[Start of Dataset rows]

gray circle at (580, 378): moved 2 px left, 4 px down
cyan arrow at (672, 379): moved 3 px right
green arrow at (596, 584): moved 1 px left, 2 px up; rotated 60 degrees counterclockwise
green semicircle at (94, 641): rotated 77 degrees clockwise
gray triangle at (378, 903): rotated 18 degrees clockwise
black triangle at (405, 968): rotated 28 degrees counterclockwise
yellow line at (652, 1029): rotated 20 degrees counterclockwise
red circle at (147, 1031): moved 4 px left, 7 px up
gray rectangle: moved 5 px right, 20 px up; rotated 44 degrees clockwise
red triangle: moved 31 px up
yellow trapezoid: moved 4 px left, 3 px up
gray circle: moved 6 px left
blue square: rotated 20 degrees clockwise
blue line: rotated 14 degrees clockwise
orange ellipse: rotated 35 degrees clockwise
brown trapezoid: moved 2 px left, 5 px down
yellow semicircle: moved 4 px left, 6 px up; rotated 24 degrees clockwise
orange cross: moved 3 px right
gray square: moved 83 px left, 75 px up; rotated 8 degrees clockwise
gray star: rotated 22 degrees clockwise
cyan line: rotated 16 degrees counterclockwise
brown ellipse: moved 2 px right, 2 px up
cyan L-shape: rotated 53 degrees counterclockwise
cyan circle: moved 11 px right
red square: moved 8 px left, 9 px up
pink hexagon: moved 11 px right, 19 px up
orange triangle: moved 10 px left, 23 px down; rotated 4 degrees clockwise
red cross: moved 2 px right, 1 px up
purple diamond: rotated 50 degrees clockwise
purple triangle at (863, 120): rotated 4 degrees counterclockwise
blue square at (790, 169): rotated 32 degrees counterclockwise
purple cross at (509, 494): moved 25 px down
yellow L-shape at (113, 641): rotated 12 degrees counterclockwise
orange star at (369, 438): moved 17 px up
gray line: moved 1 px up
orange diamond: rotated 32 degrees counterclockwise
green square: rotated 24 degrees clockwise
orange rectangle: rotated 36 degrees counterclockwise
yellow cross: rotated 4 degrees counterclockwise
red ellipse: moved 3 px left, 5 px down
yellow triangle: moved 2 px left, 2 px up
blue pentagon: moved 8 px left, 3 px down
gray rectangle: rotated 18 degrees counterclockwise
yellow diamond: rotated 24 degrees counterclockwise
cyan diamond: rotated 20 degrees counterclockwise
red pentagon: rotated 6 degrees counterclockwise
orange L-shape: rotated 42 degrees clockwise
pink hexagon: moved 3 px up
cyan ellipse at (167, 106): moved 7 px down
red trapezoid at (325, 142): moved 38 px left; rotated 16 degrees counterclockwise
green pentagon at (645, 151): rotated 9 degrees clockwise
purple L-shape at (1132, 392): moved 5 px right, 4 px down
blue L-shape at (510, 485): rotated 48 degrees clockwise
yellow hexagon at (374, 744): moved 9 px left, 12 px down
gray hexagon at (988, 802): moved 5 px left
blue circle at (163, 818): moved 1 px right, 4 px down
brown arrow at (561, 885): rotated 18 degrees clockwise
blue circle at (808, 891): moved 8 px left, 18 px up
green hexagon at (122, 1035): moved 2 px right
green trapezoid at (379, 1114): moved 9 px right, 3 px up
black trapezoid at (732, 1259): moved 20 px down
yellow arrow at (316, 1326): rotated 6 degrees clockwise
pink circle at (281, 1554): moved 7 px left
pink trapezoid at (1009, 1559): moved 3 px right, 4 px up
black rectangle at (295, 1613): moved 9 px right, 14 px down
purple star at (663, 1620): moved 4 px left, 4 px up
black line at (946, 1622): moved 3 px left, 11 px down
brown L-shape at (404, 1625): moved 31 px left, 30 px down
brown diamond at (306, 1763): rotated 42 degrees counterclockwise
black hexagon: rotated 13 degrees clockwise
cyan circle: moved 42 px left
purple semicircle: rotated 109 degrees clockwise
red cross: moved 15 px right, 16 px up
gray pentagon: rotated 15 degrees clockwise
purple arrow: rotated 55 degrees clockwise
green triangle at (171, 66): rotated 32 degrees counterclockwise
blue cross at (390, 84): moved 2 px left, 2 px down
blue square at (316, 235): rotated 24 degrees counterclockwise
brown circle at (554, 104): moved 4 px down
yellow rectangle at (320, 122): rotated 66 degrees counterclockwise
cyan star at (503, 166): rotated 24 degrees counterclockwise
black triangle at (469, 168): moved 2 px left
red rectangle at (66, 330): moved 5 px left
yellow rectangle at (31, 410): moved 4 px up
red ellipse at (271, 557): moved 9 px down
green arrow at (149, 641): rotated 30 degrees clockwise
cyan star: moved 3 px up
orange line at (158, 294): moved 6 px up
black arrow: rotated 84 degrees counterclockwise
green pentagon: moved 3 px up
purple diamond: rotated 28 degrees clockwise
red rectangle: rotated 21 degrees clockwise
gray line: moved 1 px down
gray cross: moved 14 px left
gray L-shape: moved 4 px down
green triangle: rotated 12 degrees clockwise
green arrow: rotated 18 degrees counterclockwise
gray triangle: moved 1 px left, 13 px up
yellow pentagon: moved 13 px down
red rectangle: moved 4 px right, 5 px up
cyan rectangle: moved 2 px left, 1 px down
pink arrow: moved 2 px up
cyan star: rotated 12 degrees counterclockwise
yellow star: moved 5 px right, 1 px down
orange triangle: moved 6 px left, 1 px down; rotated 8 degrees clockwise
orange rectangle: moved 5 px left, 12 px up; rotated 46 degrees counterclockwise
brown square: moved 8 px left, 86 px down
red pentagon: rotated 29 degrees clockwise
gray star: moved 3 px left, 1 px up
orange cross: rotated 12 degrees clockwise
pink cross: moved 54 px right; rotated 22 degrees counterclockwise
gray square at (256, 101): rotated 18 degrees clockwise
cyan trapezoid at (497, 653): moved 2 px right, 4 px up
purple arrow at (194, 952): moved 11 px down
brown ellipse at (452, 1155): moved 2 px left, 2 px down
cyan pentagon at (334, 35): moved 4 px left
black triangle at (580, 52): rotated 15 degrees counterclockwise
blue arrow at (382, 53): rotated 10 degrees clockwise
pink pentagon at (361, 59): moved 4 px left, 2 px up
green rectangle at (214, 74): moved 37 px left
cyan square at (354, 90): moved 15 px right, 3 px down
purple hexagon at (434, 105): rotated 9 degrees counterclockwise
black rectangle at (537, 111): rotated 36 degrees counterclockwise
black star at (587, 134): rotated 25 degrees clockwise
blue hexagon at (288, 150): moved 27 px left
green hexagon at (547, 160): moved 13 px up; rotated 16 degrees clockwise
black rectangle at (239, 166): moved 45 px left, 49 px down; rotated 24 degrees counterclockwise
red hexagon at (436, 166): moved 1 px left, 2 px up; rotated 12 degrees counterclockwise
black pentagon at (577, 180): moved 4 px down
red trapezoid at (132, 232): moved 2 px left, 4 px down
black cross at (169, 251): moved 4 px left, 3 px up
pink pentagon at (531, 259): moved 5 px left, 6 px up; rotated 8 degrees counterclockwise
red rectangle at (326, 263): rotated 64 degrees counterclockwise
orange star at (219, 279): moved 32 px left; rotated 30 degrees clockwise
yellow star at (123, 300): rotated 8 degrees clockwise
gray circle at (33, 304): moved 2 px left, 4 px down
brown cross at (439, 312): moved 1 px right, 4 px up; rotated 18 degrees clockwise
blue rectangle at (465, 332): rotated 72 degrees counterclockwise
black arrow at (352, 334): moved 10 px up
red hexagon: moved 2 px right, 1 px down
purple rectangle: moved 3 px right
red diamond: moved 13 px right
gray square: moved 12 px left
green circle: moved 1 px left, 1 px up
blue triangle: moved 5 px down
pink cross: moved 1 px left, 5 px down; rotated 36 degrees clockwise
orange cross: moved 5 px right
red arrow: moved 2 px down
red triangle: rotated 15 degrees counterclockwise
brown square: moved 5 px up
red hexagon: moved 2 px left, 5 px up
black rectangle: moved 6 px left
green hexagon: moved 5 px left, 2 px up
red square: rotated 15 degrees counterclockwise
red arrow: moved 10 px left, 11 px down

[End of Dataset rows]

> [Work to complete]: Copy out, word for word, everything from the start of the material down to the line containing "yellow cross: rotated", including that line.

> [Right answer]:
gray circle at (580, 378): moved 2 px left, 4 px down
cyan arrow at (672, 379): moved 3 px right
green arrow at (596, 584): moved 1 px left, 2 px up; rotated 60 degrees counterclockwise
green semicircle at (94, 641): rotated 77 degrees clockwise
gray triangle at (378, 903): rotated 18 degrees clockwise
black triangle at (405, 968): rotated 28 degrees counterclockwise
yellow line at (652, 1029): rotated 20 degrees counterclockwise
red circle at (147, 1031): moved 4 px left, 7 px up
gray rectangle: moved 5 px right, 20 px up; rotated 44 degrees clockwise
red triangle: moved 31 px up
yellow trapezoid: moved 4 px left, 3 px up
gray circle: moved 6 px left
blue square: rotated 20 degrees clockwise
blue line: rotated 14 degrees clockwise
orange ellipse: rotated 35 degrees clockwise
brown trapezoid: moved 2 px left, 5 px down
yellow semicircle: moved 4 px left, 6 px up; rotated 24 degrees clockwise
orange cross: moved 3 px right
gray square: moved 83 px left, 75 px up; rotated 8 degrees clockwise
gray star: rotated 22 degrees clockwise
cyan line: rotated 16 degrees counterclockwise
brown ellipse: moved 2 px right, 2 px up
cyan L-shape: rotated 53 degrees counterclockwise
cyan circle: moved 11 px right
red square: moved 8 px left, 9 px up
pink hexagon: moved 11 px right, 19 px up
orange triangle: moved 10 px left, 23 px down; rotated 4 degrees clockwise
red cross: moved 2 px right, 1 px up
purple diamond: rotated 50 degrees clockwise
purple triangle at (863, 120): rotated 4 degrees counterclockwise
blue square at (790, 169): rotated 32 degrees counterclockwise
purple cross at (509, 494): moved 25 px down
yellow L-shape at (113, 641): rotated 12 degrees counterclockwise
orange star at (369, 438): moved 17 px up
gray line: moved 1 px up
orange diamond: rotated 32 degrees counterclockwise
green square: rotated 24 degrees clockwise
orange rectangle: rotated 36 degrees counterclockwise
yellow cross: rotated 4 degrees counterclockwise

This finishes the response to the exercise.